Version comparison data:
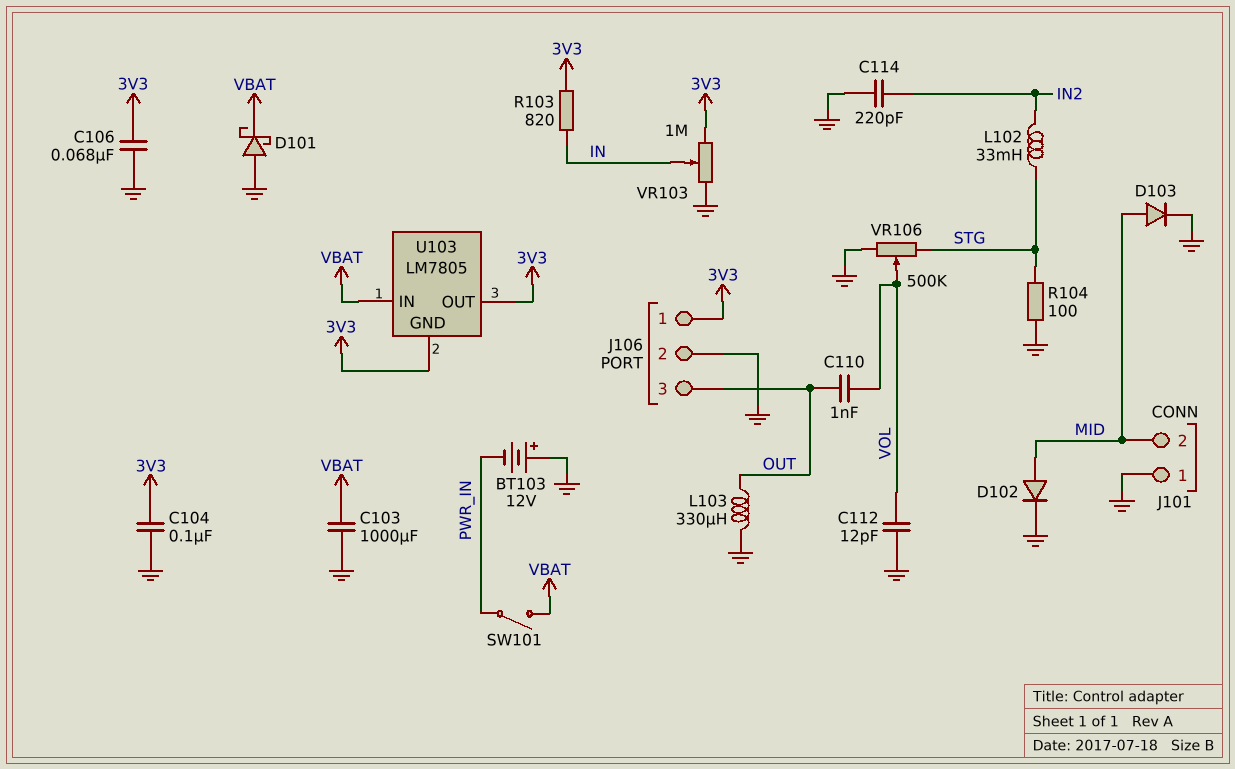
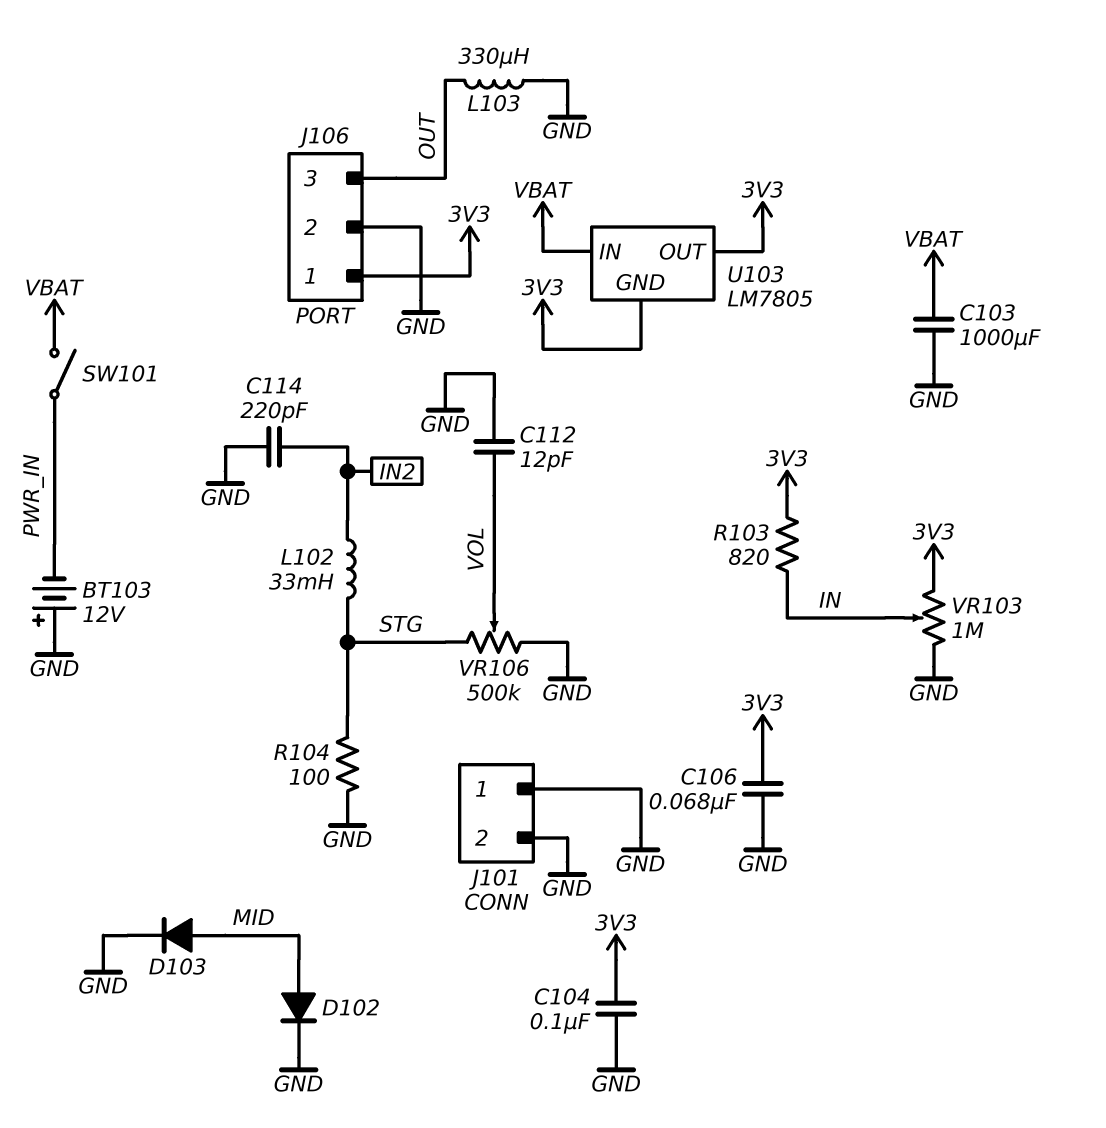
C110: 1nF (OUT, VOL) -> none
D101: schottky (A GND, K VBAT) -> none
J101 pin 2: MID -> GND

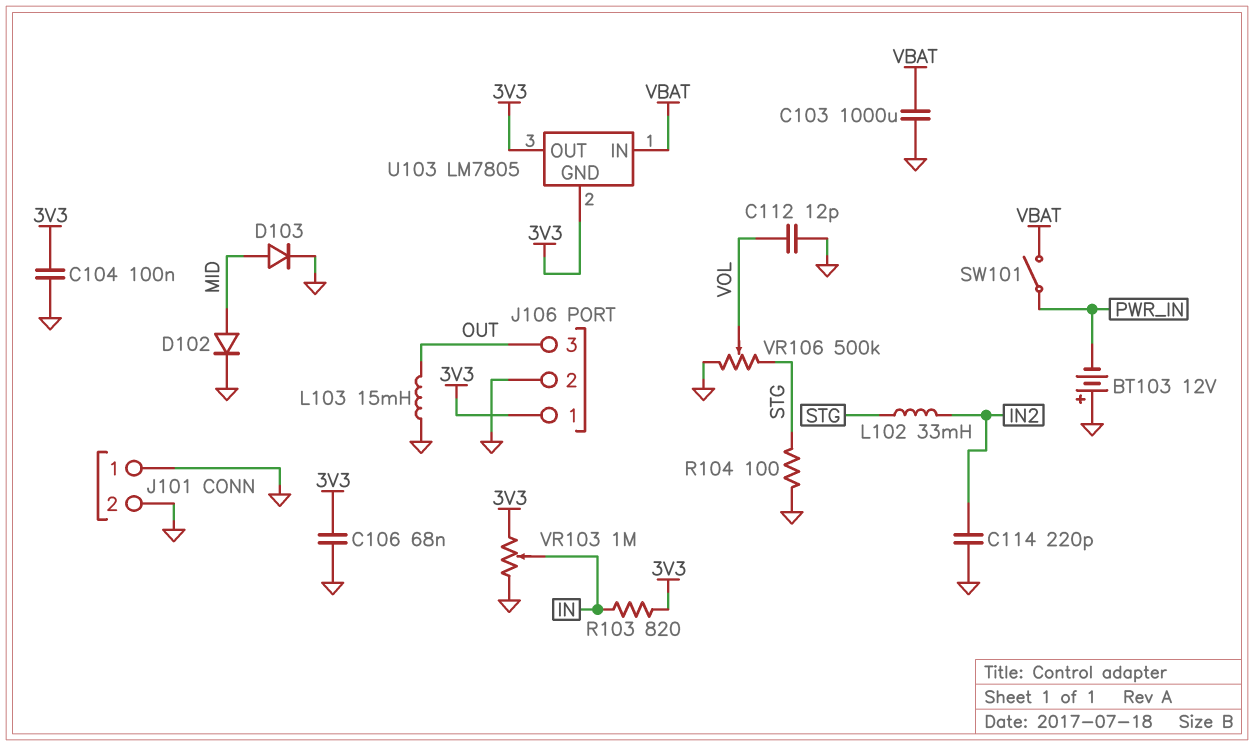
L103: 330uH (GND, OUT) -> 15mH (GND, OUT)

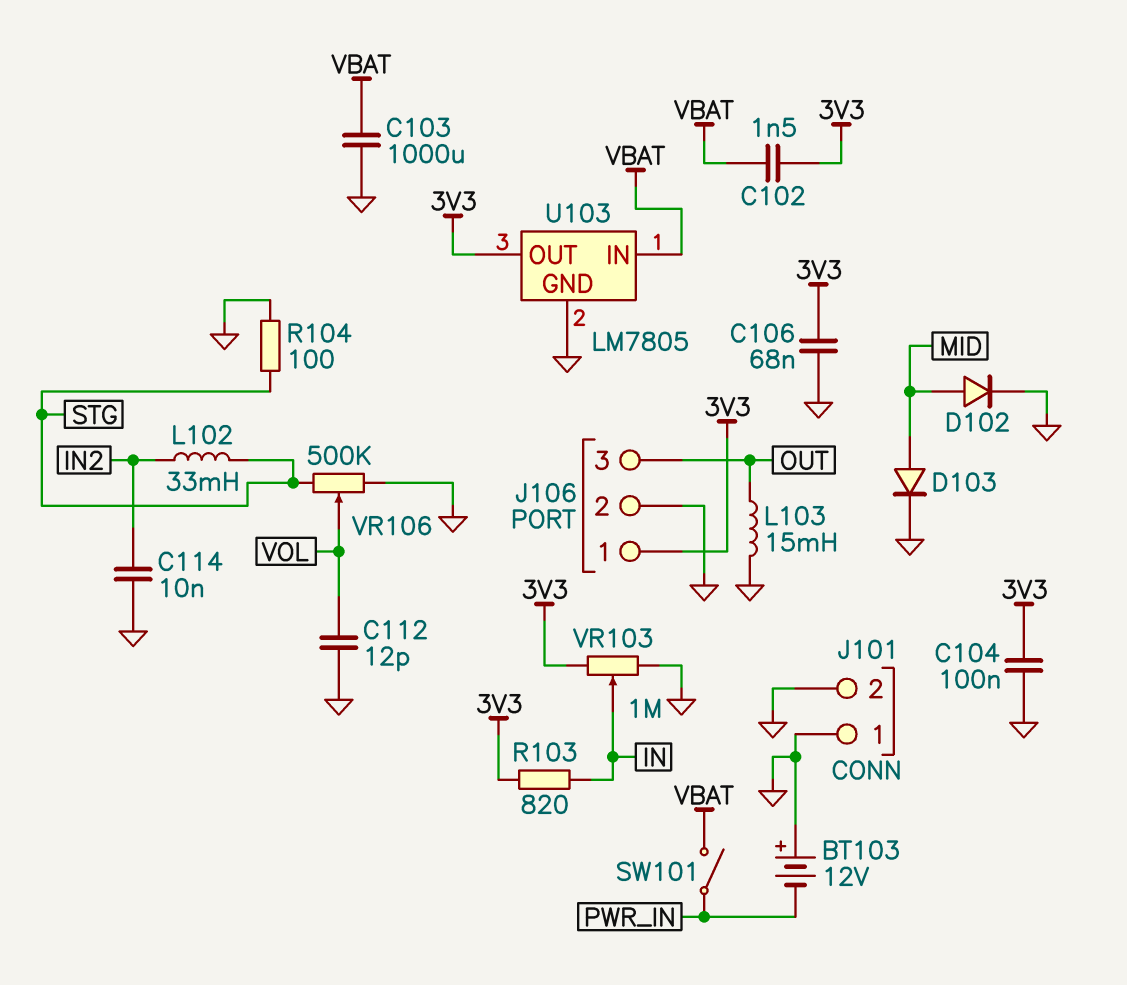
C102: none -> 1.5nF (3V3, VBAT)
C114: 220pF (GND, IN2) -> 10nF (GND, IN2)
U103 pin GND: 3V3 -> GND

ASSIGNMENT - Output the entries above verbatim, leaving out images.

THE COMPLETED TASK -
C110: 1nF (OUT, VOL) -> none
D101: schottky (A GND, K VBAT) -> none
J101 pin 2: MID -> GND

L103: 330uH (GND, OUT) -> 15mH (GND, OUT)

C102: none -> 1.5nF (3V3, VBAT)
C114: 220pF (GND, IN2) -> 10nF (GND, IN2)
U103 pin GND: 3V3 -> GND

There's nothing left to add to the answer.